BRIEF
Answer with the exact lines of the following material from the one containing "(516, 231) = (278, 236): red" through the one containing "(144, 140) = (400, 566): turquoise", both end lines included.

[DATA TO EXAMINE — start]

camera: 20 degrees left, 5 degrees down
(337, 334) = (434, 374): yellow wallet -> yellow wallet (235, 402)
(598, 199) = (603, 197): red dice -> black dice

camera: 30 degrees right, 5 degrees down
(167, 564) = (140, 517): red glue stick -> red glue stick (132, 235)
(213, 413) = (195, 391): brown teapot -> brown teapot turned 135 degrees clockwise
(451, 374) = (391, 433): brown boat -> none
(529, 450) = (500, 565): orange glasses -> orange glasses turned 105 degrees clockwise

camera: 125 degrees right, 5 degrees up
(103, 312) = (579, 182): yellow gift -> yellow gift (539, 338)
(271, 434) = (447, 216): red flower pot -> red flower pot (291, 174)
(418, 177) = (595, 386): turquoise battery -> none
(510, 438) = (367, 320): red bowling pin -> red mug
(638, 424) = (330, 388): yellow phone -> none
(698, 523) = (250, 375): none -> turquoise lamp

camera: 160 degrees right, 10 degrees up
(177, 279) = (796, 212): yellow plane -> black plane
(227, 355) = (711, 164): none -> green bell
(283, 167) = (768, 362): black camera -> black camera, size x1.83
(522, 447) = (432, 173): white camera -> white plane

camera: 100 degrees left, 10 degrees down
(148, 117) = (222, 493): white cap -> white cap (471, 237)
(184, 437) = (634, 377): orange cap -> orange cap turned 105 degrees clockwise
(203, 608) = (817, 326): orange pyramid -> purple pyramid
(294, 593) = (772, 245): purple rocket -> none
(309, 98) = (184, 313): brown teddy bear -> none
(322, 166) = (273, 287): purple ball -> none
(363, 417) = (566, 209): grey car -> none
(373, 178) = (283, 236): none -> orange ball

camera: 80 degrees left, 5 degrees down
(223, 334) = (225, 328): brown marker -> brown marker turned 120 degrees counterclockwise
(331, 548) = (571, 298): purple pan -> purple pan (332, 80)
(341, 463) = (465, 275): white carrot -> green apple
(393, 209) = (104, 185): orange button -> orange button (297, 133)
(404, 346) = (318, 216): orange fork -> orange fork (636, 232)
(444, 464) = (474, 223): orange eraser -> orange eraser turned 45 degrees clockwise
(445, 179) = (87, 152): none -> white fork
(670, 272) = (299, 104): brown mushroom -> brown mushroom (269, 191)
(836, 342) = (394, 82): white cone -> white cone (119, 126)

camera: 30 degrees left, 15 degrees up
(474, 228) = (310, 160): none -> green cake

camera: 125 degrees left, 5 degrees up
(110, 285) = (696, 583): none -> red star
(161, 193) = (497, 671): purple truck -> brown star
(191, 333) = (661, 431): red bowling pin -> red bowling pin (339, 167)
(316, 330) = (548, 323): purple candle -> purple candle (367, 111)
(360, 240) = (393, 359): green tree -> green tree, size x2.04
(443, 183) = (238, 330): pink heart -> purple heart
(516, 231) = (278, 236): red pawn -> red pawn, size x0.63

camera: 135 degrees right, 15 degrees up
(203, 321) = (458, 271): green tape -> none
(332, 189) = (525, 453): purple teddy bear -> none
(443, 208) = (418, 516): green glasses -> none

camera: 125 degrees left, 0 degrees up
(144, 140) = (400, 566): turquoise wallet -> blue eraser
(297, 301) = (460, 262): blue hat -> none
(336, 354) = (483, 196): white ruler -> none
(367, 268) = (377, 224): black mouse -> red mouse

[DATA TO EXAMINE — finish]

TASK RESPONSE
(516, 231) = (278, 236): red pawn -> red pawn, size x0.63

camera: 135 degrees right, 15 degrees up
(203, 321) = (458, 271): green tape -> none
(332, 189) = (525, 453): purple teddy bear -> none
(443, 208) = (418, 516): green glasses -> none

camera: 125 degrees left, 0 degrees up
(144, 140) = (400, 566): turquoise wallet -> blue eraser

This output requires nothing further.